About this task >> The required output is the lines from the one with "purple spray bottle: 6 -> 5" through the end of the data, repeated verbatim, with no pictures included.

Excerpted records >>
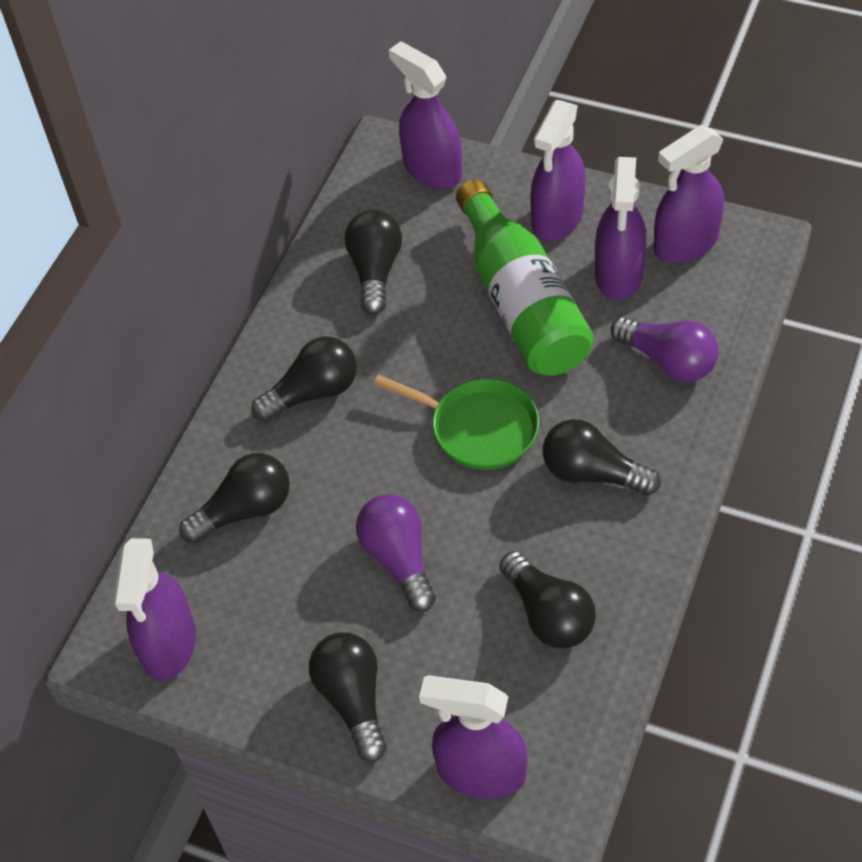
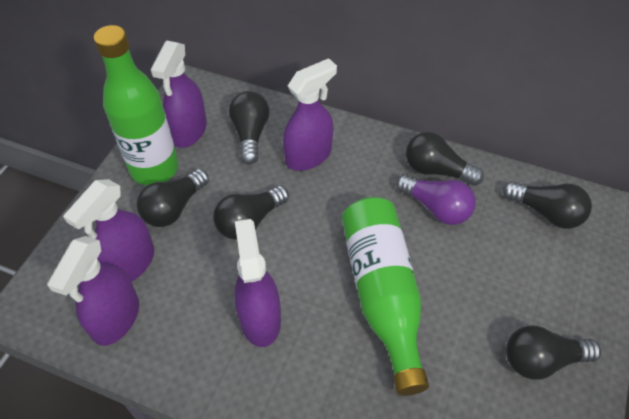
green bottle: 1 -> 2
green pan: 1 -> 0
purple light bulb: 2 -> 1
purple spray bottle: 6 -> 5

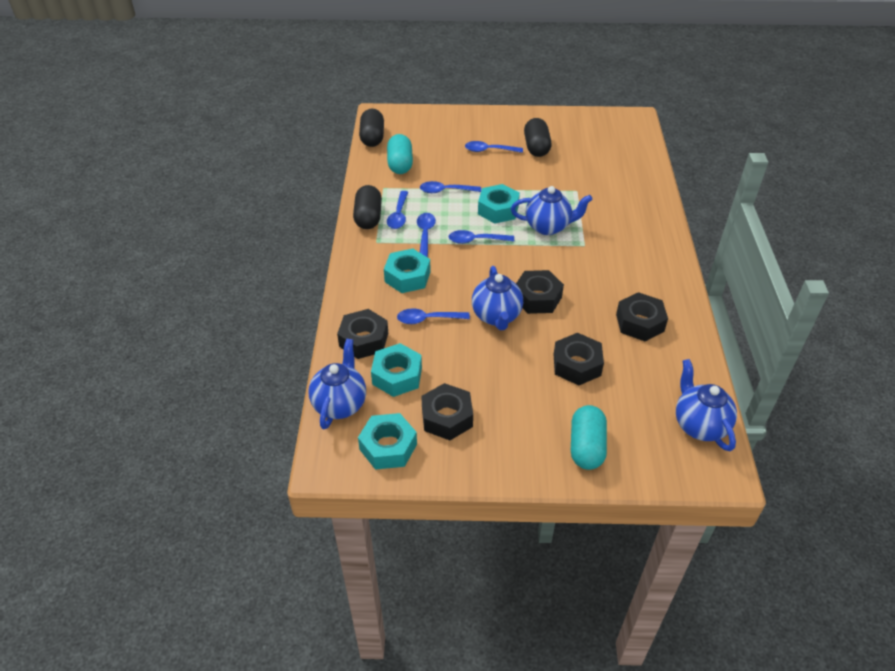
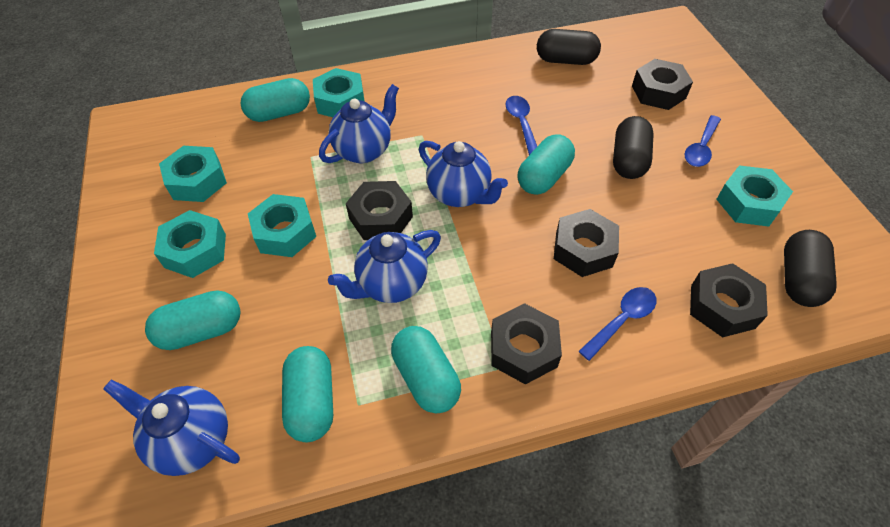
blue spoon: 6 -> 3
turquoise capsule: 2 -> 5
turquoise nut: 4 -> 5

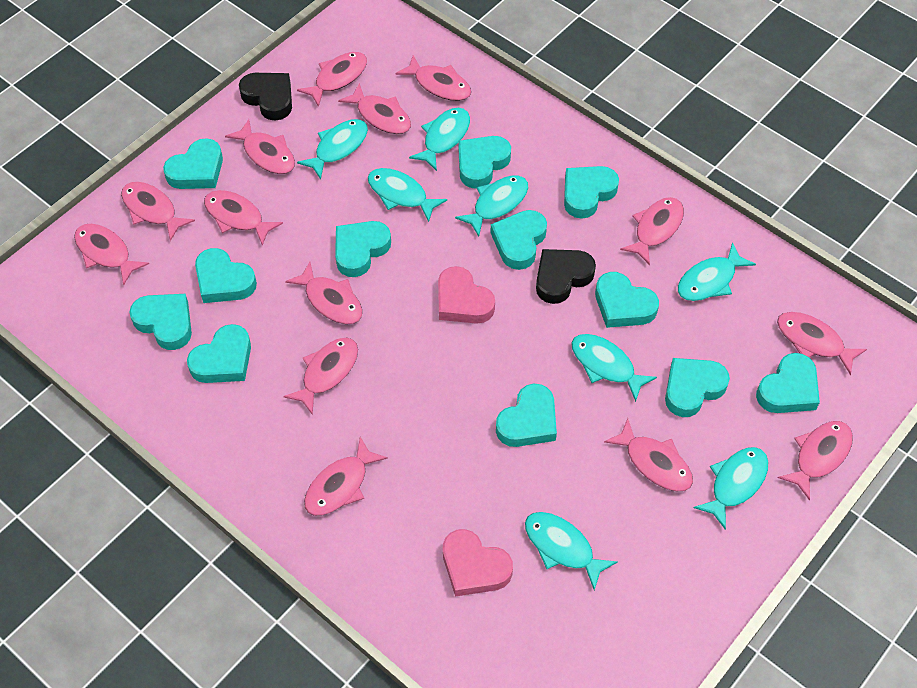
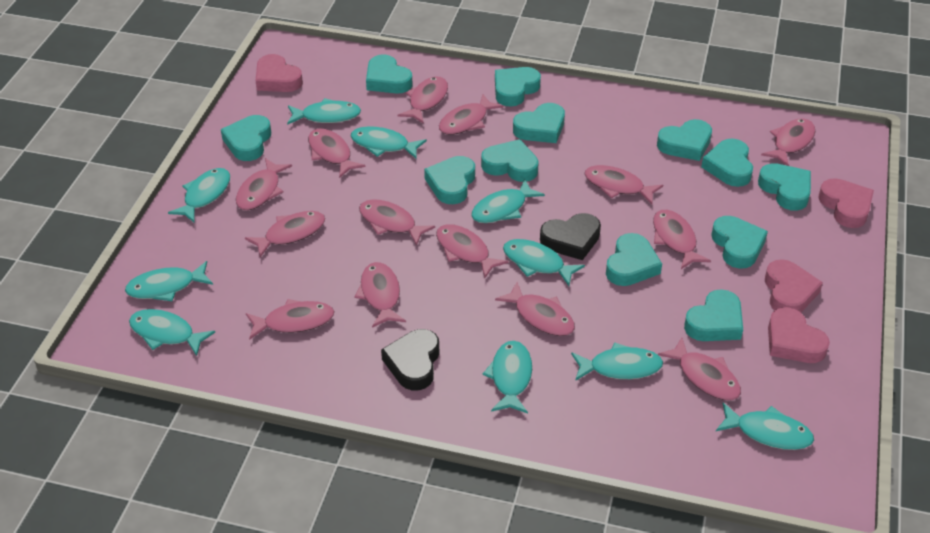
pink heart: 2 -> 4
turquoise fish: 8 -> 10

Output for this exercise >>
purple spray bottle: 6 -> 5

blue spoon: 6 -> 3
turquoise capsule: 2 -> 5
turquoise nut: 4 -> 5

pink heart: 2 -> 4
turquoise fish: 8 -> 10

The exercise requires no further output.